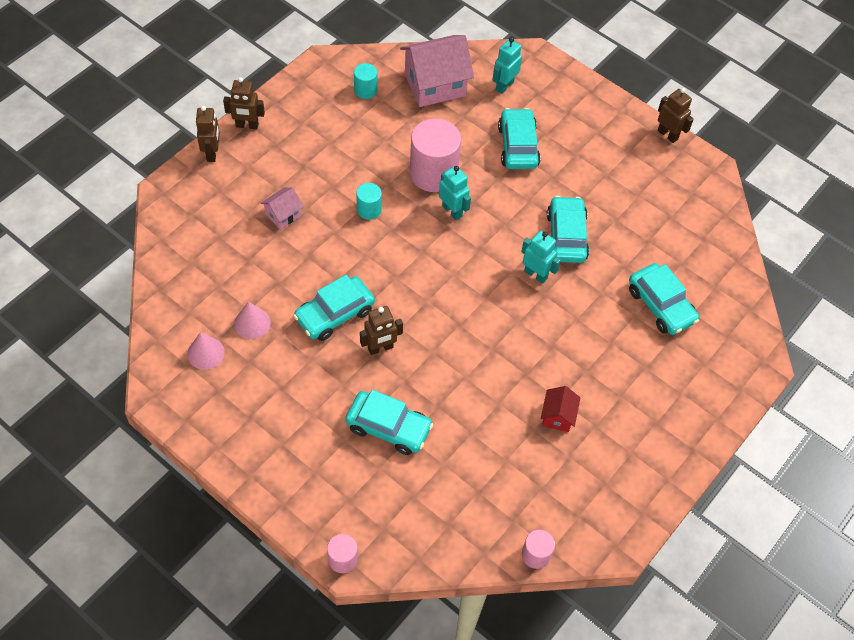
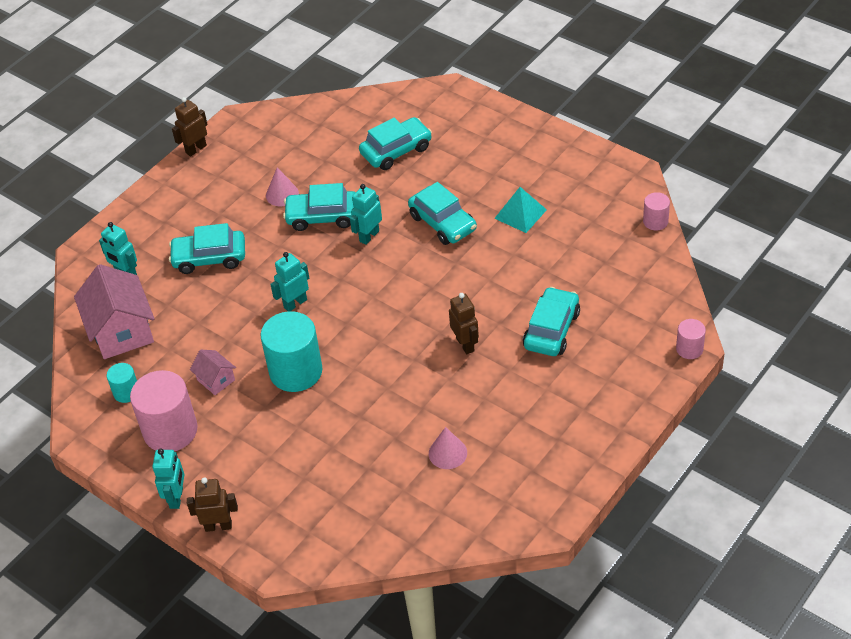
camera: 85 degrees left, 10 degrees down
(205, 353) = (489, 488): pink cone -> pink cone (282, 194)
(247, 125) = (177, 498): brown robot -> turquoise robot
(283, 215) = (306, 445): pink house -> pink house (216, 380)
(335, 314) = (430, 385): turquoise car -> turquoise car (443, 223)
(369, 209) = (296, 371): turquoise cylinder -> turquoise cylinder, size x2.00
(433, 173) = (246, 322): pink cylinder -> pink cylinder (170, 430)
(558, 416) = (520, 214): red house -> turquoise pyramid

Requirement
Select and copy every line of the listing with the word "turquoise".

Task solution
(247, 125) = (177, 498): brown robot -> turquoise robot
(335, 314) = (430, 385): turquoise car -> turquoise car (443, 223)
(369, 209) = (296, 371): turquoise cylinder -> turquoise cylinder, size x2.00
(558, 416) = (520, 214): red house -> turquoise pyramid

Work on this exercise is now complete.